→ **ACTIVITY**:
Could you retype all of the entries below word for word?

→ **Records from a collection**:
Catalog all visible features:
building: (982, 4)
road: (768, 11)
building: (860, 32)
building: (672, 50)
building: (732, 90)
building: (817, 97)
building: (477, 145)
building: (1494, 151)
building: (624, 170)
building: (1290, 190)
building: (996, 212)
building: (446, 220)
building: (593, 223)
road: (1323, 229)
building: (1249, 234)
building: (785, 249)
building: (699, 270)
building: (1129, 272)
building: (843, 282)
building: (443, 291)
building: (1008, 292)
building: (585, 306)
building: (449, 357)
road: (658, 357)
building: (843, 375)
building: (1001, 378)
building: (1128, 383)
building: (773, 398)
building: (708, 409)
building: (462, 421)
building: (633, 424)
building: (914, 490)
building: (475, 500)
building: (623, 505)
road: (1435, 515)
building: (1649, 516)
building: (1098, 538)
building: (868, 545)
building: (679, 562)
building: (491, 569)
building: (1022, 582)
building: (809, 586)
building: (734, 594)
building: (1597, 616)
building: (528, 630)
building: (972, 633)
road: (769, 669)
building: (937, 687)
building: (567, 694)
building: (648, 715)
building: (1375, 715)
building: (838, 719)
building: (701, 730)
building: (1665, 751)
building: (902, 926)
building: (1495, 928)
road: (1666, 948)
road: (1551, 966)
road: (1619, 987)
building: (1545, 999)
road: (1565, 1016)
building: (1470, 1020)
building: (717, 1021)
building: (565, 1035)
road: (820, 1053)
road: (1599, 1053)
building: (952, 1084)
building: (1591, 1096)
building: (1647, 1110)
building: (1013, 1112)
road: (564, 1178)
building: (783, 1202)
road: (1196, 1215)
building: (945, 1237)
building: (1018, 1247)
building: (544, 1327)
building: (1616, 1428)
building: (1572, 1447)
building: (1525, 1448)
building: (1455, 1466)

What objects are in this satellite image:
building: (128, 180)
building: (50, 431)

→ **ANSWER BELOW**:
Catalog all visible features:
building: (982, 4)
road: (768, 11)
building: (860, 32)
building: (672, 50)
building: (732, 90)
building: (817, 97)
building: (477, 145)
building: (1494, 151)
building: (624, 170)
building: (1290, 190)
building: (996, 212)
building: (446, 220)
building: (593, 223)
road: (1323, 229)
building: (1249, 234)
building: (785, 249)
building: (699, 270)
building: (1129, 272)
building: (843, 282)
building: (443, 291)
building: (1008, 292)
building: (585, 306)
building: (449, 357)
road: (658, 357)
building: (843, 375)
building: (1001, 378)
building: (1128, 383)
building: (773, 398)
building: (708, 409)
building: (462, 421)
building: (633, 424)
building: (914, 490)
building: (475, 500)
building: (623, 505)
road: (1435, 515)
building: (1649, 516)
building: (1098, 538)
building: (868, 545)
building: (679, 562)
building: (491, 569)
building: (1022, 582)
building: (809, 586)
building: (734, 594)
building: (1597, 616)
building: (528, 630)
building: (972, 633)
road: (769, 669)
building: (937, 687)
building: (567, 694)
building: (648, 715)
building: (1375, 715)
building: (838, 719)
building: (701, 730)
building: (1665, 751)
building: (902, 926)
building: (1495, 928)
road: (1666, 948)
road: (1551, 966)
road: (1619, 987)
building: (1545, 999)
road: (1565, 1016)
building: (1470, 1020)
building: (717, 1021)
building: (565, 1035)
road: (820, 1053)
road: (1599, 1053)
building: (952, 1084)
building: (1591, 1096)
building: (1647, 1110)
building: (1013, 1112)
road: (564, 1178)
building: (783, 1202)
road: (1196, 1215)
building: (945, 1237)
building: (1018, 1247)
building: (544, 1327)
building: (1616, 1428)
building: (1572, 1447)
building: (1525, 1448)
building: (1455, 1466)

What objects are in this satellite image:
building: (128, 180)
building: (50, 431)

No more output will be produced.